══ Given entries

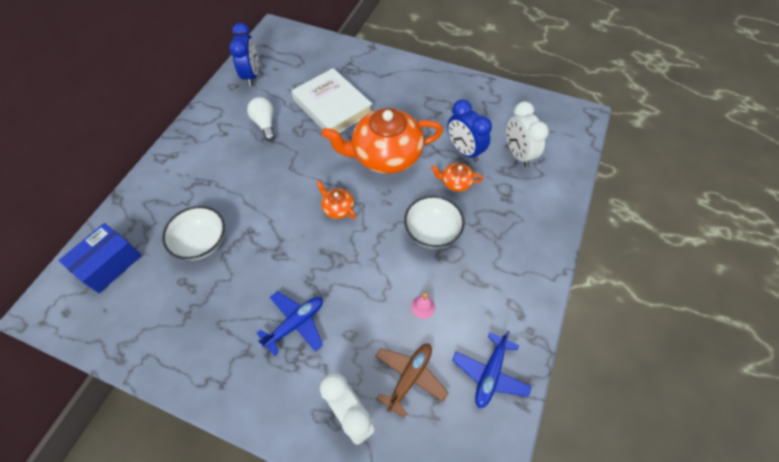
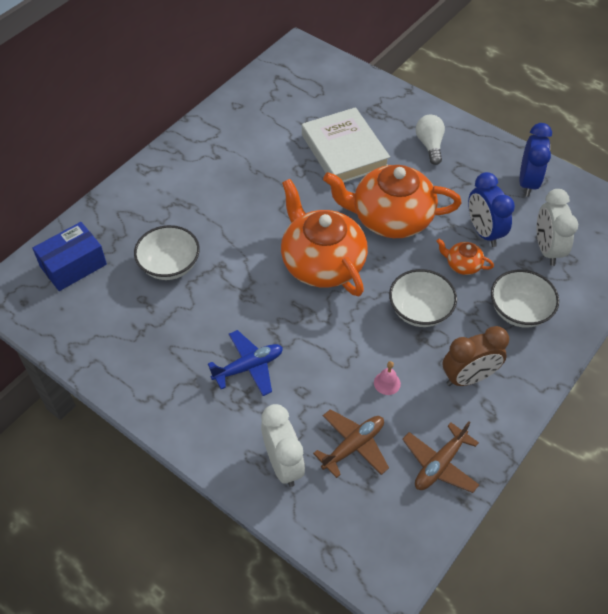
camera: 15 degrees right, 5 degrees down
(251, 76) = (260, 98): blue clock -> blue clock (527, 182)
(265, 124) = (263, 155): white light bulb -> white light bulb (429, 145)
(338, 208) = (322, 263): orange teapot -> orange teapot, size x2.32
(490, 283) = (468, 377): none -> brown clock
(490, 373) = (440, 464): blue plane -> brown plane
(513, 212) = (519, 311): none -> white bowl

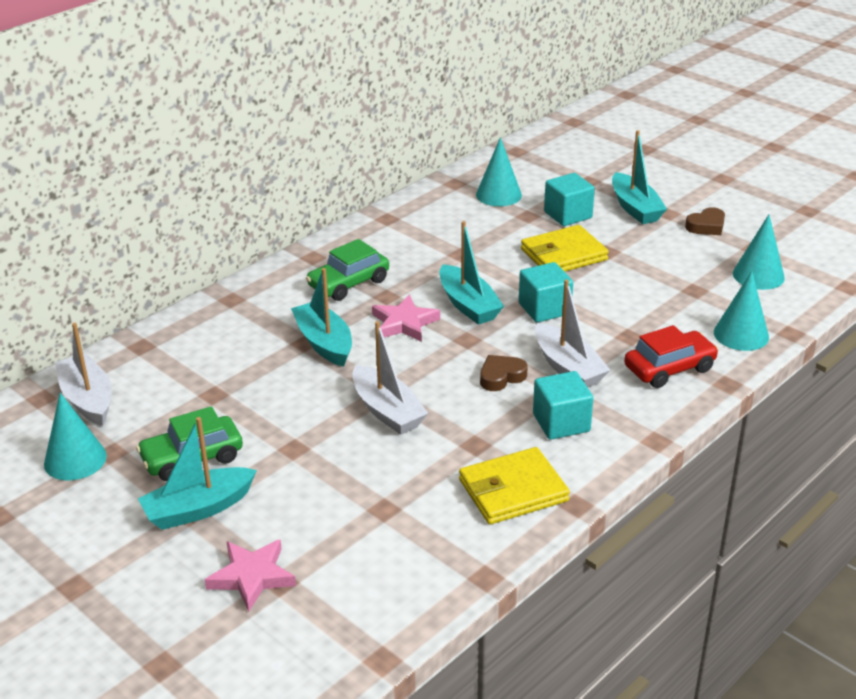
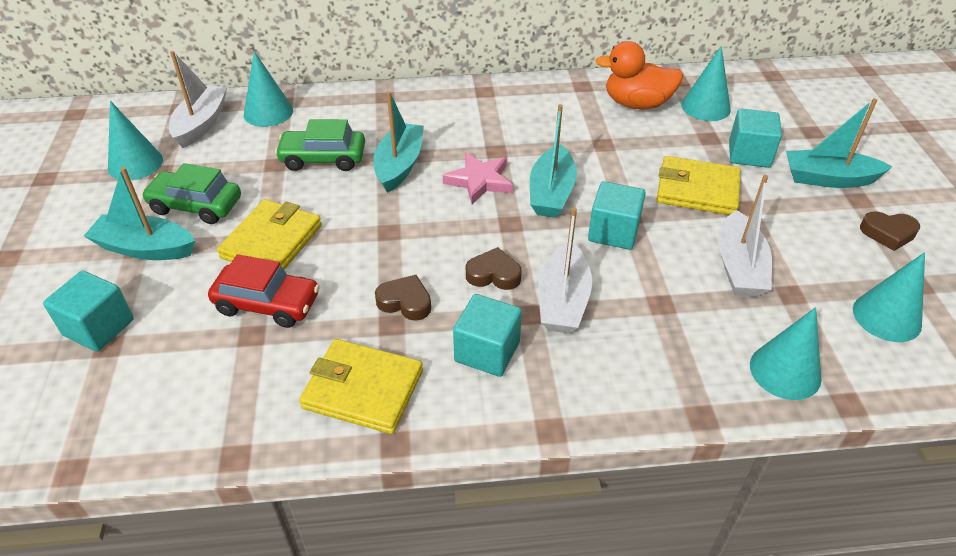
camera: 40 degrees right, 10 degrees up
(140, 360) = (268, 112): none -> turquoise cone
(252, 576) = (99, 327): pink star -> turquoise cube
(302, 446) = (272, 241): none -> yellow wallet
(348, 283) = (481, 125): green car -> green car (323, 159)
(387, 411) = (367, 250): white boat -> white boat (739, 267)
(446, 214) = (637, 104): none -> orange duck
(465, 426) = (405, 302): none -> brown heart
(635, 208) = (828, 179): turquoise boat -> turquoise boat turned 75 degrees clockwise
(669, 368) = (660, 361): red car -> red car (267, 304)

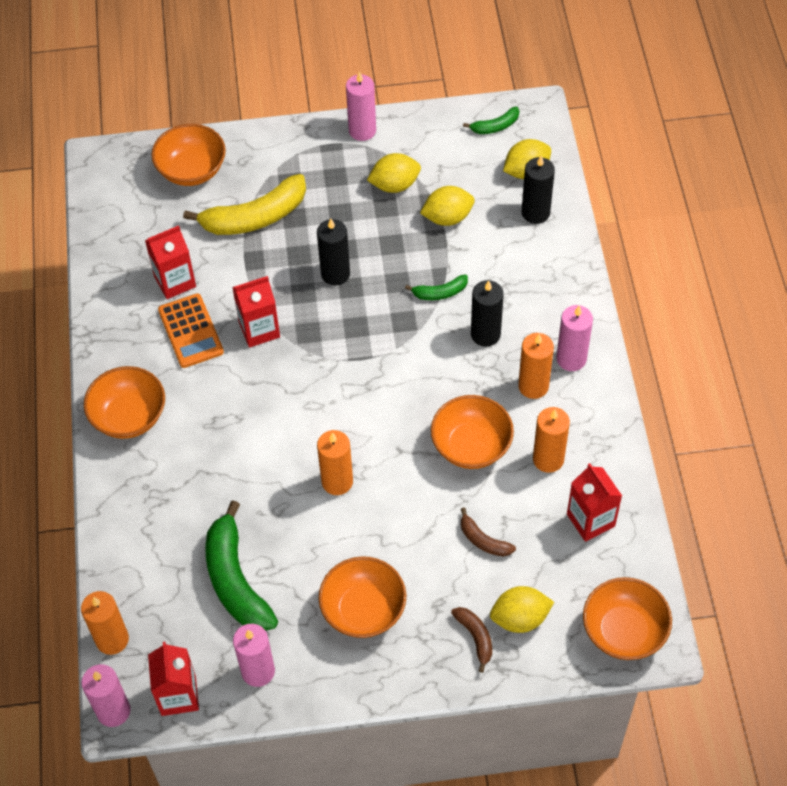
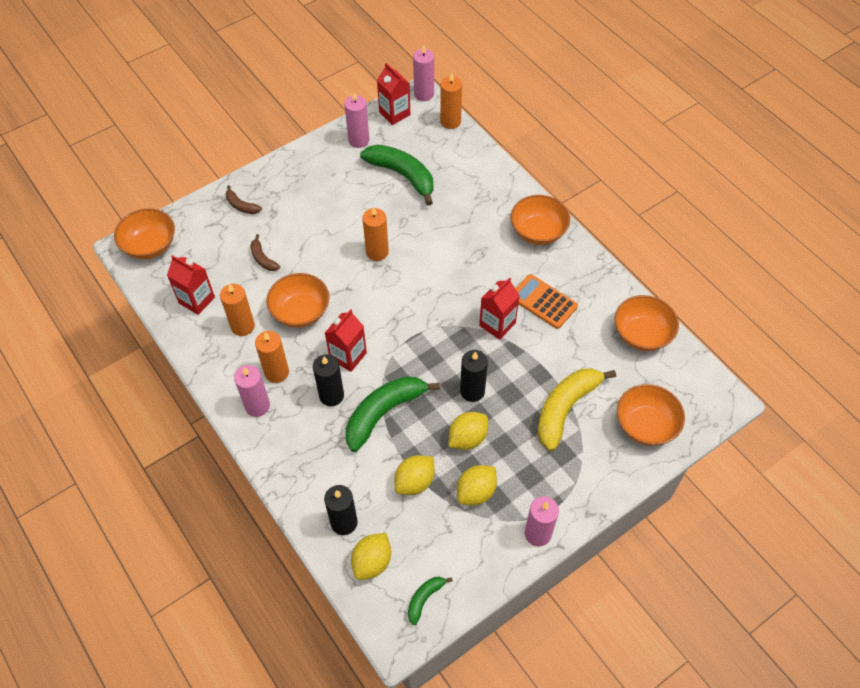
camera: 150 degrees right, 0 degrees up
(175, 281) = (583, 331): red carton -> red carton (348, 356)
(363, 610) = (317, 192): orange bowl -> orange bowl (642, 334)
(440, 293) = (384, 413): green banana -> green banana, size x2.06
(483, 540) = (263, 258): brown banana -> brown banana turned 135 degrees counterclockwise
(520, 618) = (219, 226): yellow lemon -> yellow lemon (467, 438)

════

Requirement — Your answer must be an exact repeat of all the records, minus the pictures.

Solution below —
camera: 15 degrees right, 5 degrees down
(251, 76) = (260, 98): blue clock -> blue clock (527, 182)
(265, 124) = (263, 155): white light bulb -> white light bulb (429, 145)
(338, 208) = (322, 263): orange teapot -> orange teapot, size x2.32
(490, 283) = (468, 377): none -> brown clock
(490, 373) = (440, 464): blue plane -> brown plane
(513, 212) = (519, 311): none -> white bowl

camera: 40 degrees right, 10 degrees up
(140, 360) = (268, 112): none -> turquoise cone
(252, 576) = (99, 327): pink star -> turquoise cube
(302, 446) = (272, 241): none -> yellow wallet
(348, 283) = (481, 125): green car -> green car (323, 159)
(387, 411) = (367, 250): white boat -> white boat (739, 267)
(446, 214) = (637, 104): none -> orange duck
(465, 426) = (405, 302): none -> brown heart
(635, 208) = (828, 179): turquoise boat -> turquoise boat turned 75 degrees clockwise
(669, 368) = (660, 361): red car -> red car (267, 304)

camera: 150 degrees right, 0 degrees up
(175, 281) = (583, 331): red carton -> red carton (348, 356)
(363, 610) = (317, 192): orange bowl -> orange bowl (642, 334)
(440, 293) = (384, 413): green banana -> green banana, size x2.06
(483, 540) = (263, 258): brown banana -> brown banana turned 135 degrees counterclockwise
(520, 618) = (219, 226): yellow lemon -> yellow lemon (467, 438)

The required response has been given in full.